(Structured diff data)

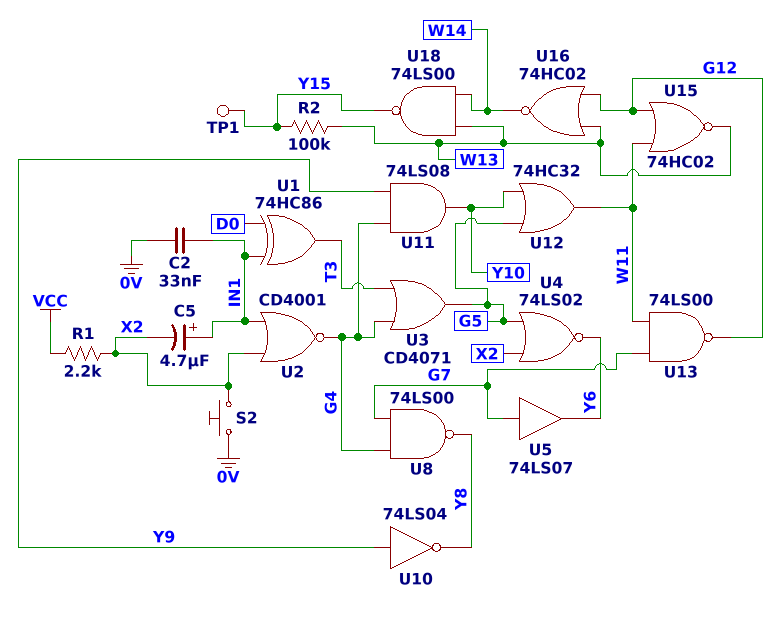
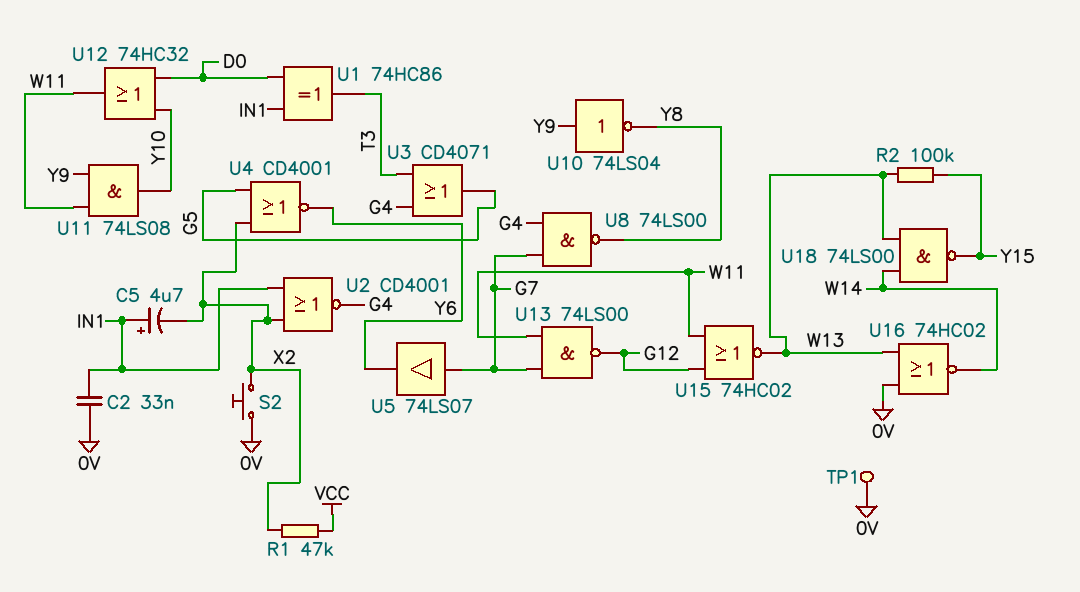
R1: 2.2k (VCC, X2) -> 47k (VCC, X2)
TP1: test point (Y15) -> test point (0V)
U4: NOR 74LS02 (in G5, in X2, out Y6) -> NOR CD4001 (in G5, in X2, out Y6)
U11: AND 74LS08 (in G4, in Y9, out Y10) -> AND 74LS08 (in W11, in Y9, out Y10)
U12: OR 74HC32 (in G5, in Y10, out W11) -> OR 74HC32 (in D0, in Y10, out W11)
U16: NOR 74HC02 (in G12, in W13, out W14) -> NOR 74HC02 (in 0V, in W13, out W14)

— Problem description —
Look above for the line that contains "TP1: test point (Y15) -> test point (0V)". That line and every line after it through the end of the data must be written out exactly, with nothing else.

— Task result —
TP1: test point (Y15) -> test point (0V)
U4: NOR 74LS02 (in G5, in X2, out Y6) -> NOR CD4001 (in G5, in X2, out Y6)
U11: AND 74LS08 (in G4, in Y9, out Y10) -> AND 74LS08 (in W11, in Y9, out Y10)
U12: OR 74HC32 (in G5, in Y10, out W11) -> OR 74HC32 (in D0, in Y10, out W11)
U16: NOR 74HC02 (in G12, in W13, out W14) -> NOR 74HC02 (in 0V, in W13, out W14)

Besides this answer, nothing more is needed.